*** Given data Section Begins ***
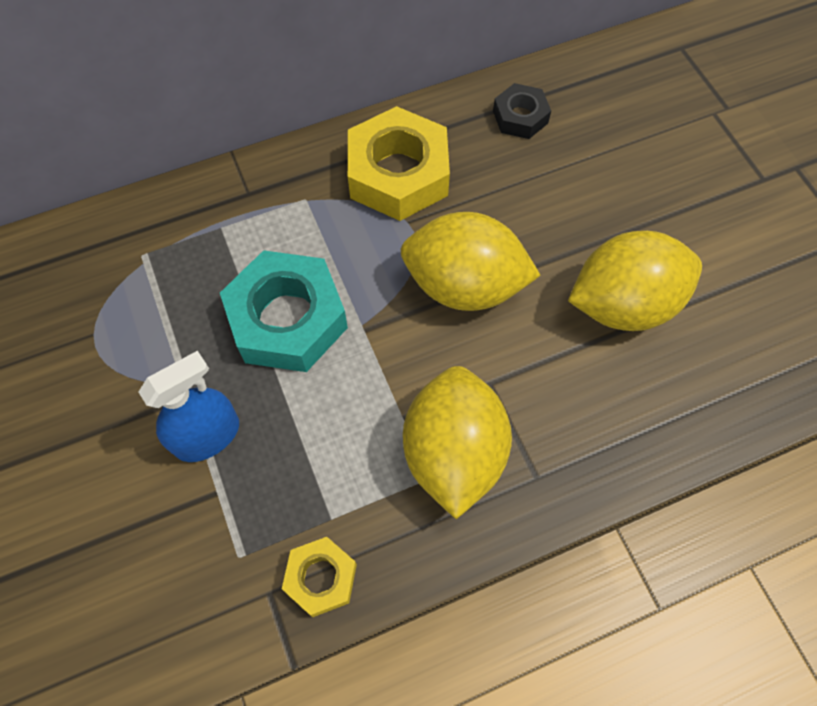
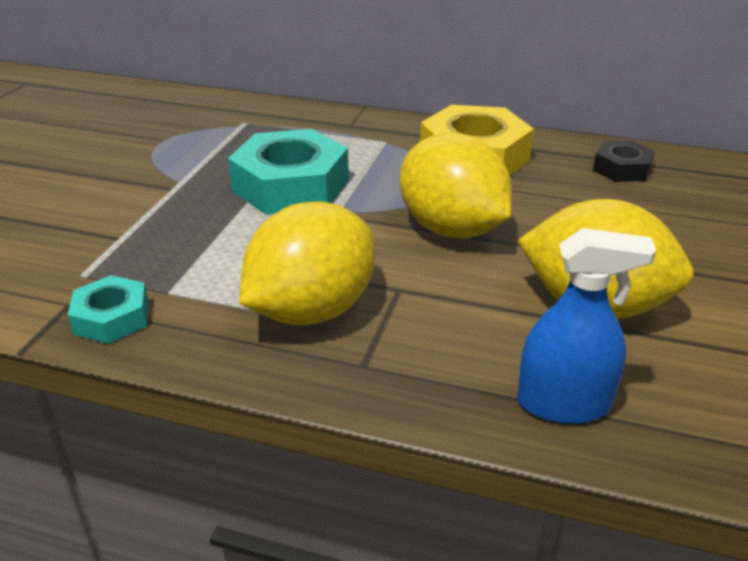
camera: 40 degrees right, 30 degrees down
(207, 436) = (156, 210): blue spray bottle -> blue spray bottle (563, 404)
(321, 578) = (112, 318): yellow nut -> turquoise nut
*** Given data Section Ends ***
◆ What the exercise asks:
From the line holding "(207, 436) = (156, 210): blue" through the last line above, reproduce each line exactly and add nothing.

◆ Expected answer:
(207, 436) = (156, 210): blue spray bottle -> blue spray bottle (563, 404)
(321, 578) = (112, 318): yellow nut -> turquoise nut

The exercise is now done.